Material provided:
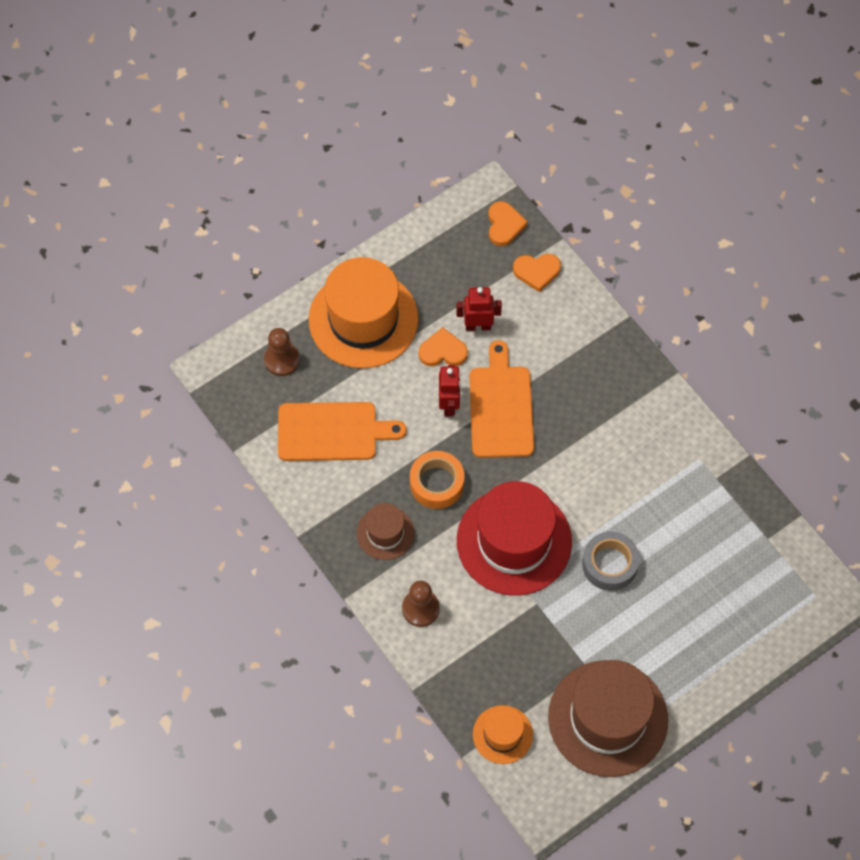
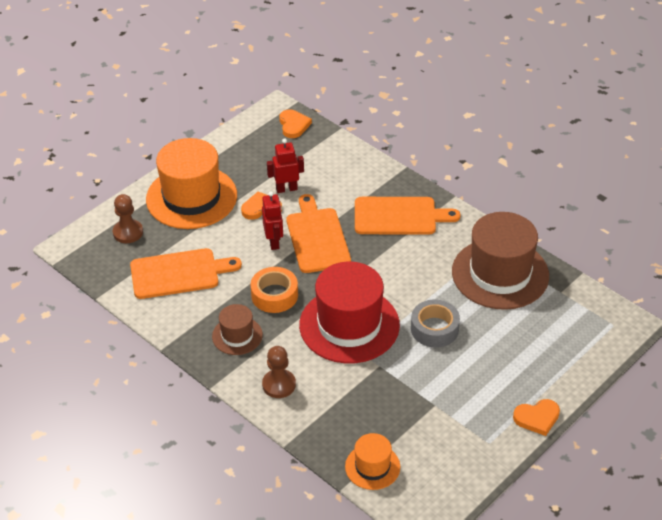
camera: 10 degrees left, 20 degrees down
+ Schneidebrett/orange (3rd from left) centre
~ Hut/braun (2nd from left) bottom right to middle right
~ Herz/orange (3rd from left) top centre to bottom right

Work order: Without the pictures, write out the whole listing above exactly as it appears.

Solution to this problem:
camera: 10 degrees left, 20 degrees down
+ Schneidebrett/orange (3rd from left) centre
~ Hut/braun (2nd from left) bottom right to middle right
~ Herz/orange (3rd from left) top centre to bottom right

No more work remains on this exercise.